> [DATA LISTING]
· · · · · · ·
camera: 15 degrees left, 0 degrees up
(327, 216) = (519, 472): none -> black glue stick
· · · · · · ·
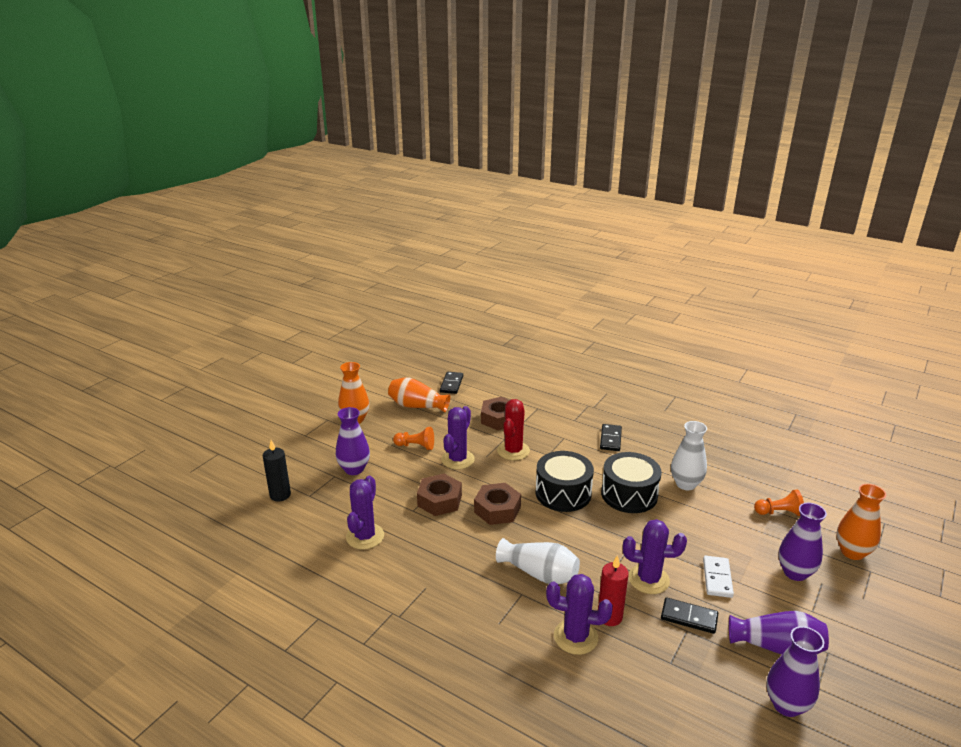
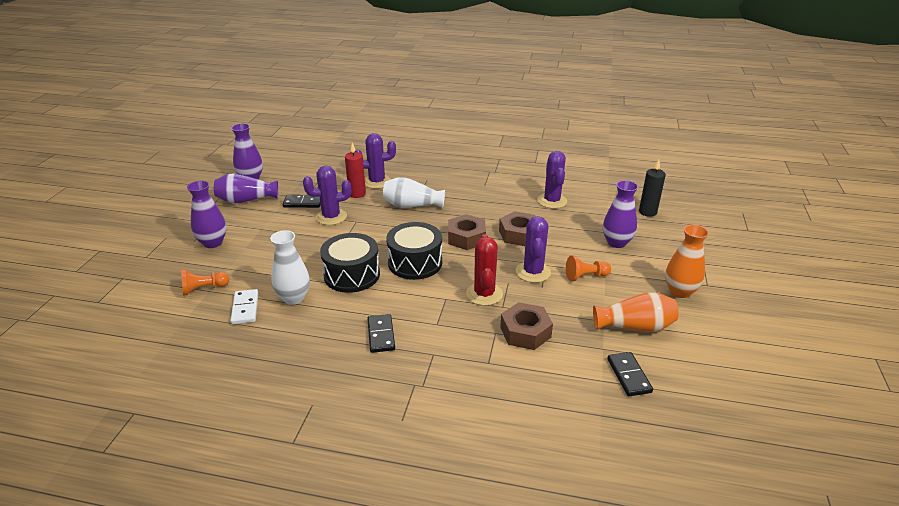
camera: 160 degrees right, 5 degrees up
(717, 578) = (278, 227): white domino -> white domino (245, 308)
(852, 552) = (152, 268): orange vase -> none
· · · · · · ·
> [TASK REQUIREMENTS]
The line above containing "camera: 160 degrees right, 5 degrees up", the line containing "(852, 552) = (152, 268): orange vase -> none", and every line between them are to be transcribed exactly; no other line is wanted.

> [TASK SOLUTION]
camera: 160 degrees right, 5 degrees up
(717, 578) = (278, 227): white domino -> white domino (245, 308)
(852, 552) = (152, 268): orange vase -> none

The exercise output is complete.